##### Exercise materials #####
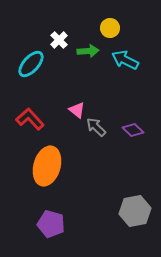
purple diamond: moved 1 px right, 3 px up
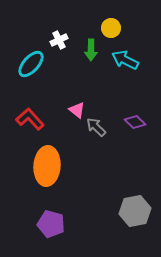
yellow circle: moved 1 px right
white cross: rotated 18 degrees clockwise
green arrow: moved 3 px right, 1 px up; rotated 95 degrees clockwise
purple diamond: moved 2 px right, 8 px up
orange ellipse: rotated 12 degrees counterclockwise
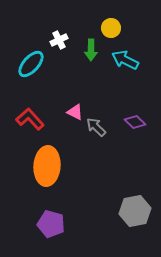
pink triangle: moved 2 px left, 2 px down; rotated 12 degrees counterclockwise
#####
## [Instructions for the task]
Convert every line of the records above into a numbered list, omitting blank lines. Leave the picture lines out of the answer.

## [The reply]
1. purple diamond: moved 1 px right, 3 px up
2. yellow circle: moved 1 px right
3. white cross: rotated 18 degrees clockwise
4. green arrow: moved 3 px right, 1 px up; rotated 95 degrees clockwise
5. purple diamond: moved 2 px right, 8 px up
6. orange ellipse: rotated 12 degrees counterclockwise
7. pink triangle: moved 2 px left, 2 px down; rotated 12 degrees counterclockwise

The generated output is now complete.